:: Data entries ::
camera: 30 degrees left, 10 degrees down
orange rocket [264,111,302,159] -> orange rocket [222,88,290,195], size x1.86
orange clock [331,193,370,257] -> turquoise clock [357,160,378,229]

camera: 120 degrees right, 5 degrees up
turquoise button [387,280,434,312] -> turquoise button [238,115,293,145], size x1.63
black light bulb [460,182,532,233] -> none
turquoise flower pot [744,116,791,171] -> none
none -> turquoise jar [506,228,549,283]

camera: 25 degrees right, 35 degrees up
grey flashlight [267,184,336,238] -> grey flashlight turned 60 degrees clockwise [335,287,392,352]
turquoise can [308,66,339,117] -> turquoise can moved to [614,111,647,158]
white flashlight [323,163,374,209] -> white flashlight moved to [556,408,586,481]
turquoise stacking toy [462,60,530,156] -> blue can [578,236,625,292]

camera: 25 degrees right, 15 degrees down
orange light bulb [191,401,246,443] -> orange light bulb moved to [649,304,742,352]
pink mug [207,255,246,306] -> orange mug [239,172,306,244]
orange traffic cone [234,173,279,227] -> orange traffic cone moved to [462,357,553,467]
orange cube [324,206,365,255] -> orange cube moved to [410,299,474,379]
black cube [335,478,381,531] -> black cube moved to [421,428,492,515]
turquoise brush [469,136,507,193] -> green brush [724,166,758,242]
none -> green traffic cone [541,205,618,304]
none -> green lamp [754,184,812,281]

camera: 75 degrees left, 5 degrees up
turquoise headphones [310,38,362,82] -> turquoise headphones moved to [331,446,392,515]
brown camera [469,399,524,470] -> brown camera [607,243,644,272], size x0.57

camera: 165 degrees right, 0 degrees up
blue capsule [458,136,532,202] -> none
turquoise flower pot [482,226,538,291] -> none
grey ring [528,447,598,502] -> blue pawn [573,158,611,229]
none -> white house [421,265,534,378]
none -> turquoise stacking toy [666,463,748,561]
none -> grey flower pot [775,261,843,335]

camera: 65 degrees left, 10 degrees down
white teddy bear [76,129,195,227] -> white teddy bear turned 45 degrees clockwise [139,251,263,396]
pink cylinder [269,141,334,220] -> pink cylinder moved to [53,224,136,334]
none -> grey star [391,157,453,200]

:: The task ::
For this task, print the records again exactly as they appear.

:: Result of this exercise ::
camera: 30 degrees left, 10 degrees down
orange rocket [264,111,302,159] -> orange rocket [222,88,290,195], size x1.86
orange clock [331,193,370,257] -> turquoise clock [357,160,378,229]

camera: 120 degrees right, 5 degrees up
turquoise button [387,280,434,312] -> turquoise button [238,115,293,145], size x1.63
black light bulb [460,182,532,233] -> none
turquoise flower pot [744,116,791,171] -> none
none -> turquoise jar [506,228,549,283]

camera: 25 degrees right, 35 degrees up
grey flashlight [267,184,336,238] -> grey flashlight turned 60 degrees clockwise [335,287,392,352]
turquoise can [308,66,339,117] -> turquoise can moved to [614,111,647,158]
white flashlight [323,163,374,209] -> white flashlight moved to [556,408,586,481]
turquoise stacking toy [462,60,530,156] -> blue can [578,236,625,292]

camera: 25 degrees right, 15 degrees down
orange light bulb [191,401,246,443] -> orange light bulb moved to [649,304,742,352]
pink mug [207,255,246,306] -> orange mug [239,172,306,244]
orange traffic cone [234,173,279,227] -> orange traffic cone moved to [462,357,553,467]
orange cube [324,206,365,255] -> orange cube moved to [410,299,474,379]
black cube [335,478,381,531] -> black cube moved to [421,428,492,515]
turquoise brush [469,136,507,193] -> green brush [724,166,758,242]
none -> green traffic cone [541,205,618,304]
none -> green lamp [754,184,812,281]

camera: 75 degrees left, 5 degrees up
turquoise headphones [310,38,362,82] -> turquoise headphones moved to [331,446,392,515]
brown camera [469,399,524,470] -> brown camera [607,243,644,272], size x0.57

camera: 165 degrees right, 0 degrees up
blue capsule [458,136,532,202] -> none
turquoise flower pot [482,226,538,291] -> none
grey ring [528,447,598,502] -> blue pawn [573,158,611,229]
none -> white house [421,265,534,378]
none -> turquoise stacking toy [666,463,748,561]
none -> grey flower pot [775,261,843,335]

camera: 65 degrees left, 10 degrees down
white teddy bear [76,129,195,227] -> white teddy bear turned 45 degrees clockwise [139,251,263,396]
pink cylinder [269,141,334,220] -> pink cylinder moved to [53,224,136,334]
none -> grey star [391,157,453,200]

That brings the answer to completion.